_PROBLEM DETAILS_:
Reproduce every entry exactly and leave its pictures out.

[Itemized modification records]
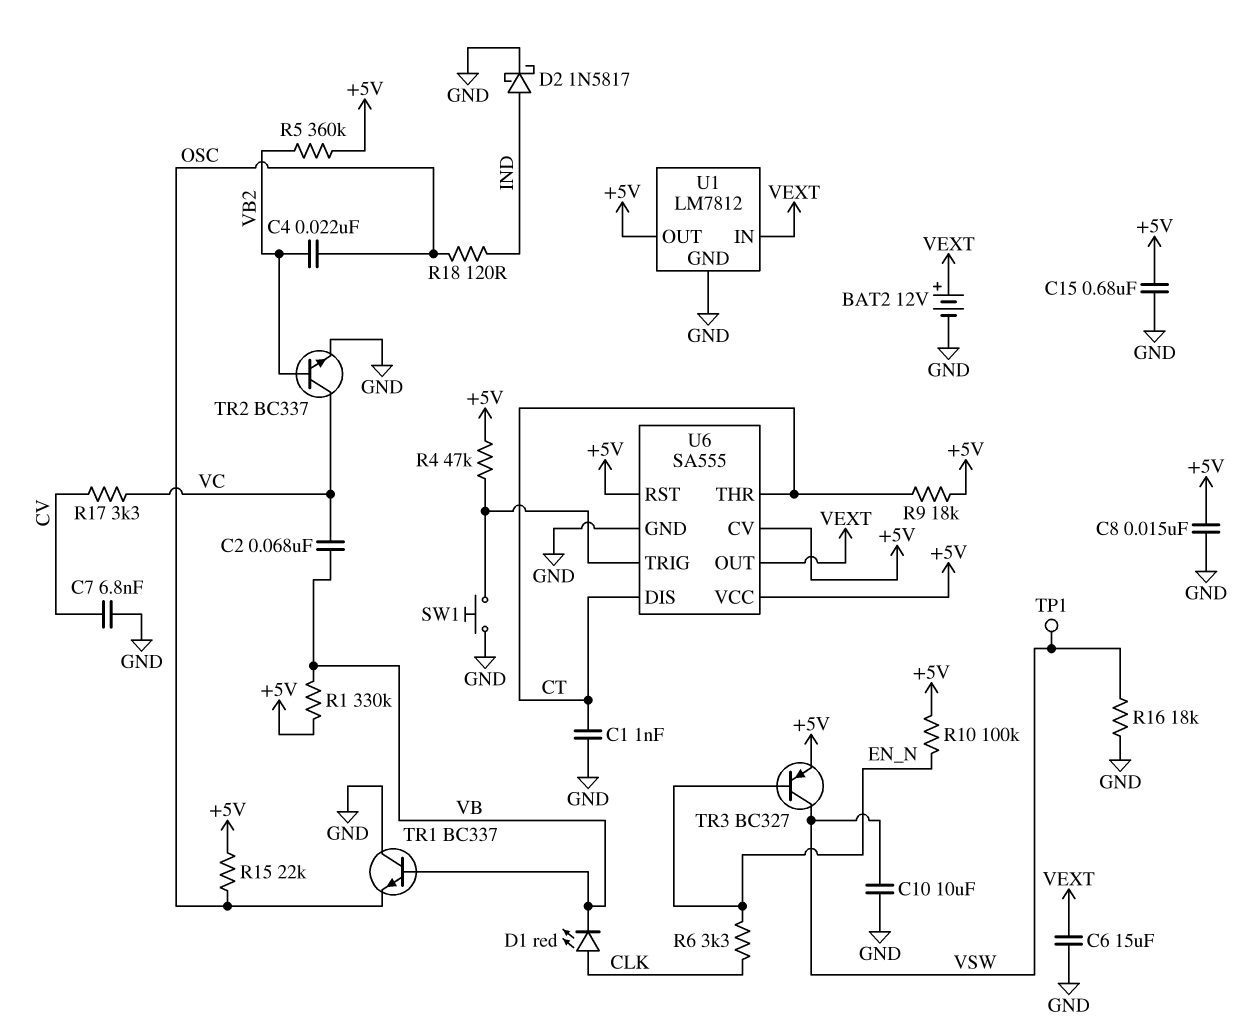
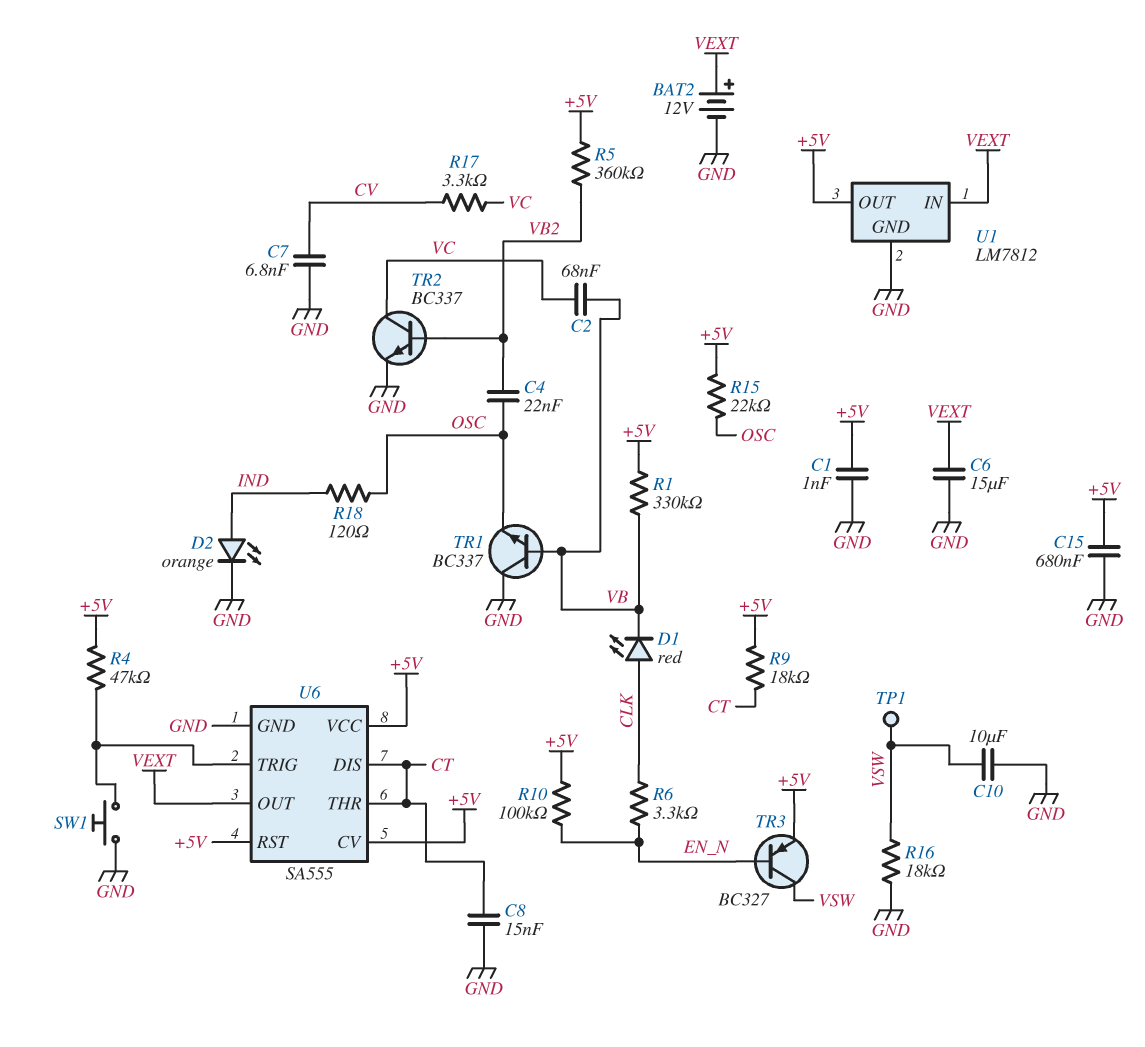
C1: 1nF (CT, GND) -> 1nF (+5V, GND)
C8: 15nF (+5V, GND) -> 15nF (CT, GND)
D2: schottky 1N5817 (A IND, K GND) -> LED orange (A IND, K GND)

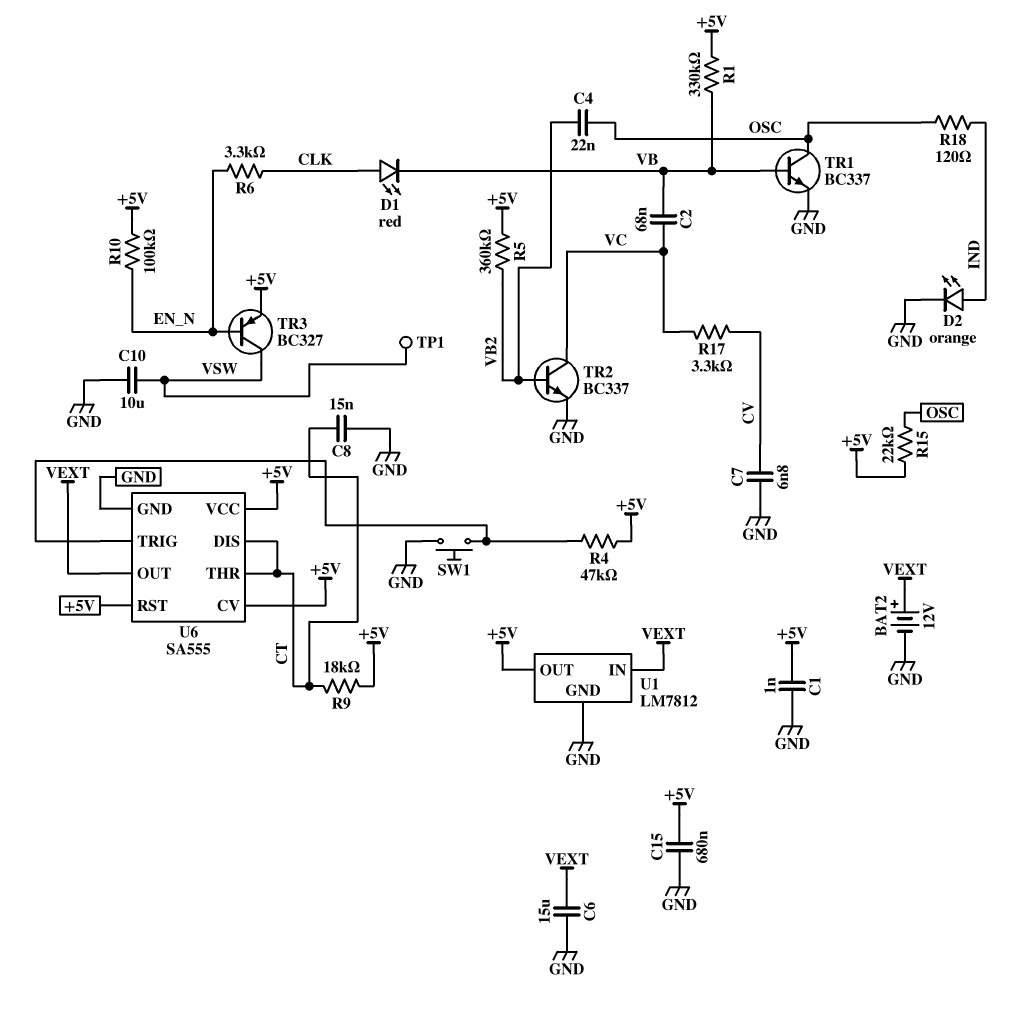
R16: 18k (GND, VSW) -> none
TR1: NPN BC337 (B VB, C GND, E OSC) -> NPN BC337 (B VB, C OSC, E GND)

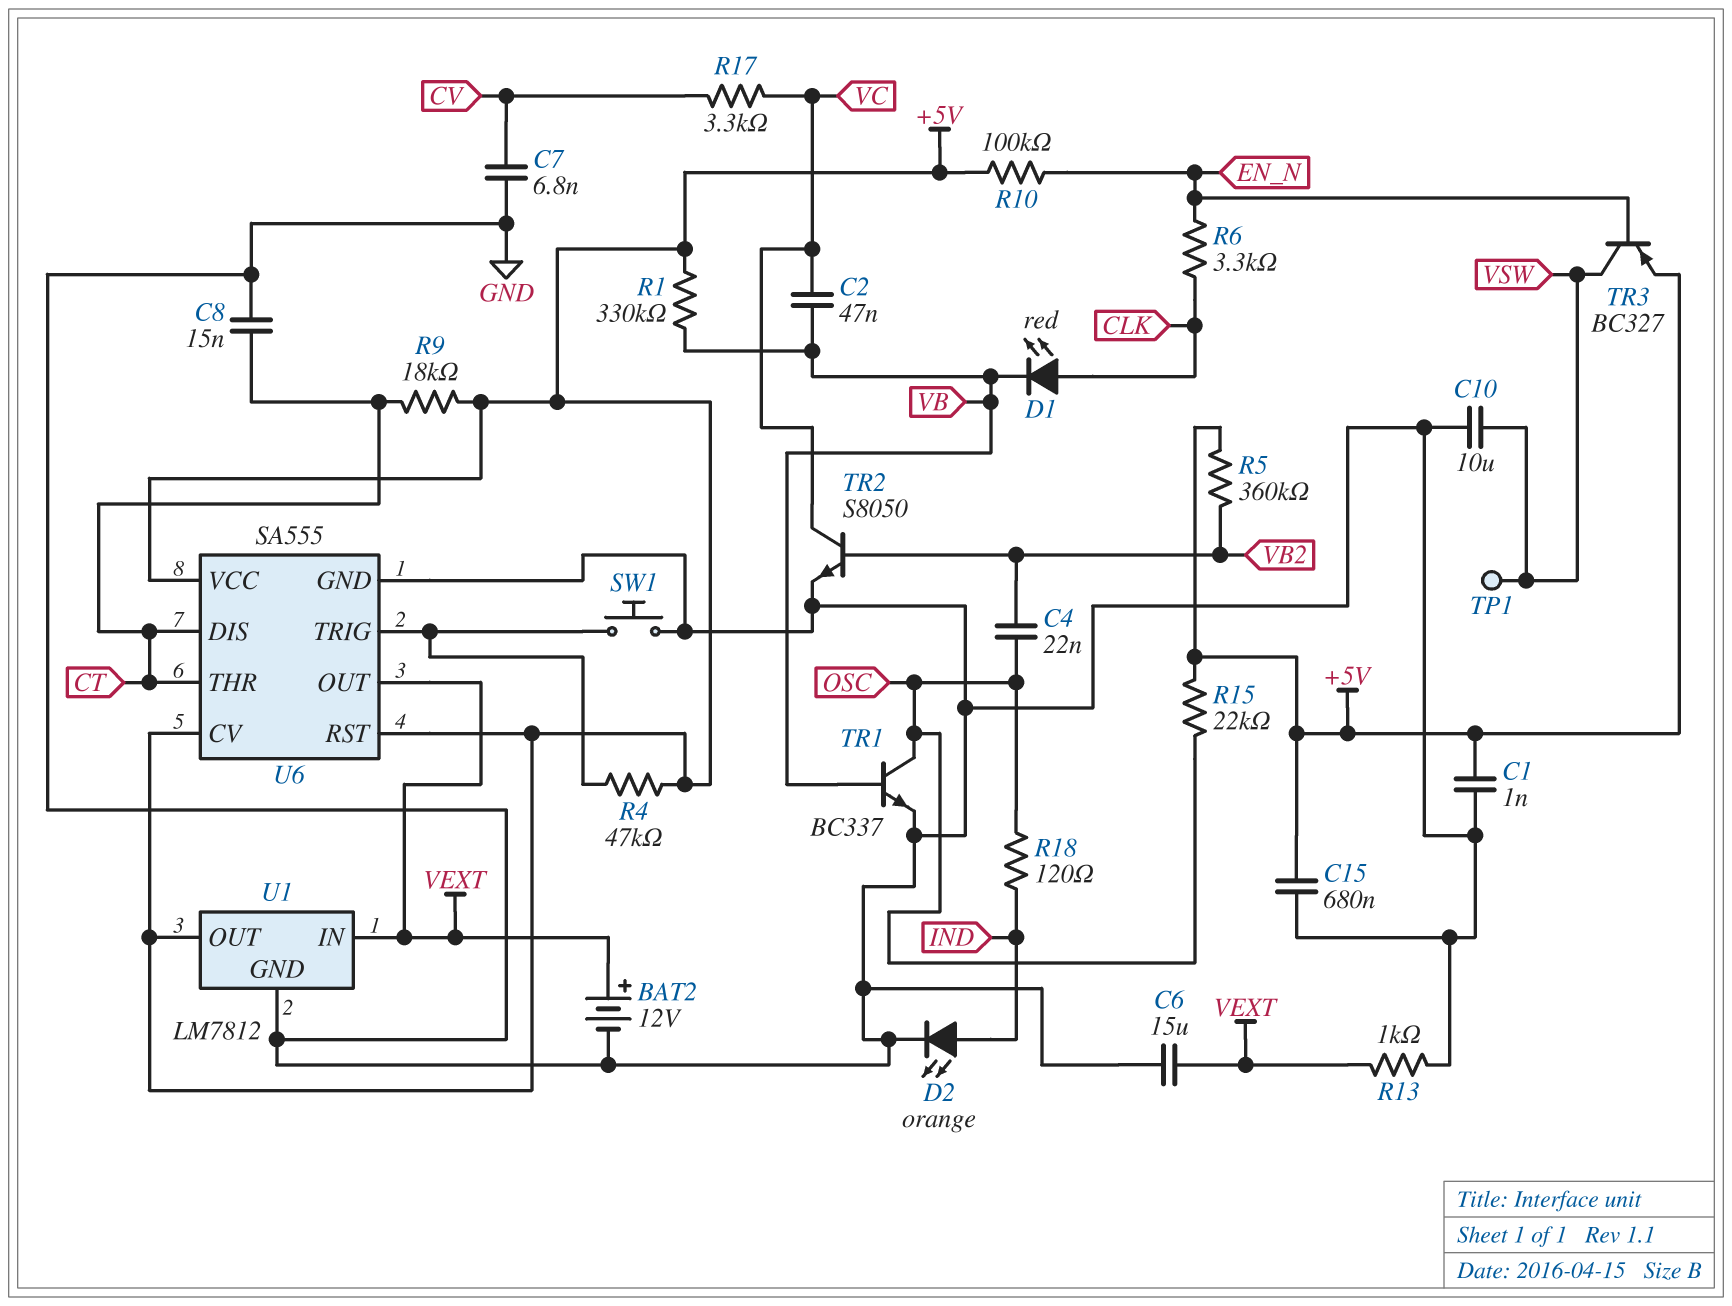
C2: 68nF (VB, VC) -> 47nF (VB, VC)
R13: none -> 1k (GND, VEXT)
TR2: NPN BC337 (B VB2, C VC, E GND) -> NPN S8050 (B VB2, C VC, E GND)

_ANSWER TO THIS EXERCISE_:
C1: 1nF (CT, GND) -> 1nF (+5V, GND)
C8: 15nF (+5V, GND) -> 15nF (CT, GND)
D2: schottky 1N5817 (A IND, K GND) -> LED orange (A IND, K GND)

R16: 18k (GND, VSW) -> none
TR1: NPN BC337 (B VB, C GND, E OSC) -> NPN BC337 (B VB, C OSC, E GND)

C2: 68nF (VB, VC) -> 47nF (VB, VC)
R13: none -> 1k (GND, VEXT)
TR2: NPN BC337 (B VB2, C VC, E GND) -> NPN S8050 (B VB2, C VC, E GND)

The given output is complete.